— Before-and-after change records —
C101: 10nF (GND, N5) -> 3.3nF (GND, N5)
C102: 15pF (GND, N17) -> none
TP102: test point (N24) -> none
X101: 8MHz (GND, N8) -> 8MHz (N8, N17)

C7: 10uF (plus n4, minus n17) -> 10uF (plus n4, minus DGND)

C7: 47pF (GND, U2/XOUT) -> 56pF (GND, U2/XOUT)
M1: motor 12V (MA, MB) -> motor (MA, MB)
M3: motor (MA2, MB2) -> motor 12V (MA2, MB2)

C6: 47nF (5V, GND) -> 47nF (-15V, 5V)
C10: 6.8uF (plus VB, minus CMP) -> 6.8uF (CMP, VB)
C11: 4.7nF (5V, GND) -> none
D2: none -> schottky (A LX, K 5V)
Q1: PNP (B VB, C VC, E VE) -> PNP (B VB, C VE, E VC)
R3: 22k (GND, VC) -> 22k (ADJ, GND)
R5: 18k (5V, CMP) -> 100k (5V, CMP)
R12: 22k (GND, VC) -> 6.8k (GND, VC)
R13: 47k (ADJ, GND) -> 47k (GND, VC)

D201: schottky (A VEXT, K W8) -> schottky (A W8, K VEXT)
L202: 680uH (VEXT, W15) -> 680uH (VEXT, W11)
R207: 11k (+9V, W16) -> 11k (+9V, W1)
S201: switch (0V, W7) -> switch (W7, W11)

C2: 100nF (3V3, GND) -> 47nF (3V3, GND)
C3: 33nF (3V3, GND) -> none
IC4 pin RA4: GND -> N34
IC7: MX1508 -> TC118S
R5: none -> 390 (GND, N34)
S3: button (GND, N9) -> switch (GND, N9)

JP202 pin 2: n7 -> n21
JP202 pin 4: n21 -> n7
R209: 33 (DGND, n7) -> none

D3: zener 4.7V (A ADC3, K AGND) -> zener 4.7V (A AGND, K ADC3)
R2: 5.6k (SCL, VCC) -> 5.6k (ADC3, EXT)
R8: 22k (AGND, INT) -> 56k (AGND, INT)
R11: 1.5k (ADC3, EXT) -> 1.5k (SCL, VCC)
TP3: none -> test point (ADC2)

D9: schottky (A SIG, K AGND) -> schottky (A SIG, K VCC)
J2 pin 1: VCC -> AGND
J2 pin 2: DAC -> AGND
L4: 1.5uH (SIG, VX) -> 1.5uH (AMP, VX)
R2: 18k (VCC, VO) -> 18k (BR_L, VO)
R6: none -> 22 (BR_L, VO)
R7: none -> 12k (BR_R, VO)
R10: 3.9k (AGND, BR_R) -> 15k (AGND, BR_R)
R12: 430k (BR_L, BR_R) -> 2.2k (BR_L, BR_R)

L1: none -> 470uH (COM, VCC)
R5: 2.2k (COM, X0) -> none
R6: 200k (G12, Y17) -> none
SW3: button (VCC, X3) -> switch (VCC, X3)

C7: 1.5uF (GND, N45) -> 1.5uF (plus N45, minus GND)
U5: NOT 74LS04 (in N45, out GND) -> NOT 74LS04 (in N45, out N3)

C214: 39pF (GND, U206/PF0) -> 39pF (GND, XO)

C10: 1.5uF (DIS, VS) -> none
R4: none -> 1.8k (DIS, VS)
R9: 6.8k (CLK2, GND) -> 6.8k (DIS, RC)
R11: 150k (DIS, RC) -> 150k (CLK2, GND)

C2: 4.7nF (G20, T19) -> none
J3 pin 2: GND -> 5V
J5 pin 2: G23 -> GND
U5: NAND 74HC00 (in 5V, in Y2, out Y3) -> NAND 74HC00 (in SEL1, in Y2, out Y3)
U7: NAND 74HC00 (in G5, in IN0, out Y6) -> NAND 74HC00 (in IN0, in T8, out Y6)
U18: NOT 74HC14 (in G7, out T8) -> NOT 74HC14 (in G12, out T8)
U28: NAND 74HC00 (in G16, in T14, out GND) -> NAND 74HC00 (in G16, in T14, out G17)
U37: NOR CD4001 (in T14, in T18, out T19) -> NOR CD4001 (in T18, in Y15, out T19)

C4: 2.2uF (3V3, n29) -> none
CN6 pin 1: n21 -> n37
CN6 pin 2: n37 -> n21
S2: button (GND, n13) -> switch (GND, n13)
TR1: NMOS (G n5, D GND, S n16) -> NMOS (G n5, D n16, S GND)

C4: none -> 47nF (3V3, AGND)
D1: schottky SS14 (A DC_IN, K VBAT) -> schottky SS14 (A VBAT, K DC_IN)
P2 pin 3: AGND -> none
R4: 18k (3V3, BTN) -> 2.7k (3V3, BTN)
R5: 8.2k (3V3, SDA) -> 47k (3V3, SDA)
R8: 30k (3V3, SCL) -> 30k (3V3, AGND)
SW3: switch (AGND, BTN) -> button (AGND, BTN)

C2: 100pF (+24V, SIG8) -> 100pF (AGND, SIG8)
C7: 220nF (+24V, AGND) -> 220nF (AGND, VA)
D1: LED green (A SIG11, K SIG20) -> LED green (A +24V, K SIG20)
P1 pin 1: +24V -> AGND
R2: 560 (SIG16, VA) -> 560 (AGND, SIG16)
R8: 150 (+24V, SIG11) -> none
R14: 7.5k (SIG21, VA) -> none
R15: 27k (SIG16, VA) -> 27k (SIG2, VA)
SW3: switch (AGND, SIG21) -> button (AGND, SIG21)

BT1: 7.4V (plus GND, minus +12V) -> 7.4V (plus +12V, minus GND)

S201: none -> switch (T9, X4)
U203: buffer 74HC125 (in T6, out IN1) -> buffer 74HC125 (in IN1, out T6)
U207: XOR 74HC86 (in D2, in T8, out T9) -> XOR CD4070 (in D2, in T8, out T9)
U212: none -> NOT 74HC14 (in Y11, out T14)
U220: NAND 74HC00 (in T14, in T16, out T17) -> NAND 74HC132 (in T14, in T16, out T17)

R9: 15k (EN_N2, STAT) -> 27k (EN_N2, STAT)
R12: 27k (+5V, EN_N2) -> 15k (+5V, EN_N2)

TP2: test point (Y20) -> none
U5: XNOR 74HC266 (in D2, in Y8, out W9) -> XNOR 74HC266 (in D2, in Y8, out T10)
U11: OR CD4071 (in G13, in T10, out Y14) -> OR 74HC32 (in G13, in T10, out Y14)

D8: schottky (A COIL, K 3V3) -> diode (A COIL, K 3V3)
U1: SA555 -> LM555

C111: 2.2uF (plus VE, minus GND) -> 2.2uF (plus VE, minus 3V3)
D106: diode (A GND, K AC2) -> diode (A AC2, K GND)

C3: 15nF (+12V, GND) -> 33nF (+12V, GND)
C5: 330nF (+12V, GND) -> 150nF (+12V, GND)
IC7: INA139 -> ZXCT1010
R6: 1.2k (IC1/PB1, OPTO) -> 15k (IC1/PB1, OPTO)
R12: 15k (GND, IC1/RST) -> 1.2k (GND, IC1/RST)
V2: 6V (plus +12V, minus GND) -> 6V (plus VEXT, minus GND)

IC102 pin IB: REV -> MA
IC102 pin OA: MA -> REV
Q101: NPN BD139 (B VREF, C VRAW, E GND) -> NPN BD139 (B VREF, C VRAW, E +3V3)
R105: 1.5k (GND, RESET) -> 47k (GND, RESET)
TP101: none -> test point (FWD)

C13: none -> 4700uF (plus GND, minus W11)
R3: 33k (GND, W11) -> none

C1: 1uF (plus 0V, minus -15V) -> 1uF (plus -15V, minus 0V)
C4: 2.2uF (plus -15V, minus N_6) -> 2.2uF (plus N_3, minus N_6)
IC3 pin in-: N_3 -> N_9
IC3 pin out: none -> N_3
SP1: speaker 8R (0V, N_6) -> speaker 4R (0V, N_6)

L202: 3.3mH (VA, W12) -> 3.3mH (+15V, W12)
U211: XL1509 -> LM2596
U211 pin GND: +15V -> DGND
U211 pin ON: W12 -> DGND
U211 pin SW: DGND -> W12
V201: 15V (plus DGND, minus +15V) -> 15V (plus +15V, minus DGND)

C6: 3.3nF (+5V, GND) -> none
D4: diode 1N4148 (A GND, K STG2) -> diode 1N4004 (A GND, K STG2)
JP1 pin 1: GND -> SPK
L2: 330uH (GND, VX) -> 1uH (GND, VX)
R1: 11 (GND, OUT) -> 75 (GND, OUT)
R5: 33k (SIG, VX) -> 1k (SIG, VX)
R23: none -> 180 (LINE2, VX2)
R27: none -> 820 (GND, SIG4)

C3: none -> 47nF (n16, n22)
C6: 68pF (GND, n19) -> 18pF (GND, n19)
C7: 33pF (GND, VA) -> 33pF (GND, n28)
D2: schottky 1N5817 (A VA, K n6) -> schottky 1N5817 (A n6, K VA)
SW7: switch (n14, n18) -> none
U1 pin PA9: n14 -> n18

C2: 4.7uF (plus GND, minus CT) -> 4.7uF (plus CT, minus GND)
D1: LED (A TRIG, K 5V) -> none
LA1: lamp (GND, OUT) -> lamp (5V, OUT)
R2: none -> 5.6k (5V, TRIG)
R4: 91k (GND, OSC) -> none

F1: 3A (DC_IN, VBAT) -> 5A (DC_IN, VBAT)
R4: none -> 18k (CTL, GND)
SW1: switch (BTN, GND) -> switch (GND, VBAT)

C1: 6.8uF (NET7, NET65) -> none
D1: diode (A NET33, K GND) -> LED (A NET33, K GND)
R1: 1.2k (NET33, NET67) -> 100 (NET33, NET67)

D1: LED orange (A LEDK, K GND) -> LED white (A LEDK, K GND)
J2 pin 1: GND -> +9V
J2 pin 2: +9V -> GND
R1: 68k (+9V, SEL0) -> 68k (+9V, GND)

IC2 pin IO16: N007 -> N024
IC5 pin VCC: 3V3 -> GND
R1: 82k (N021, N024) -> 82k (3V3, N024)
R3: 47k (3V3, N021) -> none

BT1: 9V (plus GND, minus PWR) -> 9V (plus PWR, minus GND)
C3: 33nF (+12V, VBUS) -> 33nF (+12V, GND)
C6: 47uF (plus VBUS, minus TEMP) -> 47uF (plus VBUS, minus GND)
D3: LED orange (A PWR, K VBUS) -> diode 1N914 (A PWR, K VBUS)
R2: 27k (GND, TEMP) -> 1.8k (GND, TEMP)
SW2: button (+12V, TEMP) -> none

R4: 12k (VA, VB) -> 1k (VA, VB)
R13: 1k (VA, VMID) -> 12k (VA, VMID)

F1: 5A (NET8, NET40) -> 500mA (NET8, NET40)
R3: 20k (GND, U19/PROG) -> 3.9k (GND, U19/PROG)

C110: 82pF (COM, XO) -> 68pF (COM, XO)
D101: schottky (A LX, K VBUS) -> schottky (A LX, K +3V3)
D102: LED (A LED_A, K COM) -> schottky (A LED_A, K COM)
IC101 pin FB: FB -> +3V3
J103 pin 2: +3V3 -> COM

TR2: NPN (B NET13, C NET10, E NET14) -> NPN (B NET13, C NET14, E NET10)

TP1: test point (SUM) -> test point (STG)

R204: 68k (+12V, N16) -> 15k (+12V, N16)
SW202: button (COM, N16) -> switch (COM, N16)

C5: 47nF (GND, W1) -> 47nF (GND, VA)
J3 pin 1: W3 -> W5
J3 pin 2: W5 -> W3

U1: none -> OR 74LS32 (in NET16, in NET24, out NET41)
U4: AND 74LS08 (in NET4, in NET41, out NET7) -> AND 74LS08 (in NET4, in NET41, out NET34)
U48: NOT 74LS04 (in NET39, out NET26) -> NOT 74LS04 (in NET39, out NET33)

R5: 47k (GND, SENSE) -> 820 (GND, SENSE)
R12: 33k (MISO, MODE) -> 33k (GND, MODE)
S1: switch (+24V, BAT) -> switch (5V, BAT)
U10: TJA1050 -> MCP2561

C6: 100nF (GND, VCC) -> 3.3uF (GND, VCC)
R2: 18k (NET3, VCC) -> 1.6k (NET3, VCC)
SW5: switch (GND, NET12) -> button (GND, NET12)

— Task description —
Across the data, find each line that has "schottky" in it and copy that line.

— Output for this task —
D2: none -> schottky (A LX, K 5V)
D201: schottky (A VEXT, K W8) -> schottky (A W8, K VEXT)
D9: schottky (A SIG, K AGND) -> schottky (A SIG, K VCC)
D1: schottky SS14 (A DC_IN, K VBAT) -> schottky SS14 (A VBAT, K DC_IN)
D8: schottky (A COIL, K 3V3) -> diode (A COIL, K 3V3)
D2: schottky 1N5817 (A VA, K n6) -> schottky 1N5817 (A n6, K VA)
D101: schottky (A LX, K VBUS) -> schottky (A LX, K +3V3)
D102: LED (A LED_A, K COM) -> schottky (A LED_A, K COM)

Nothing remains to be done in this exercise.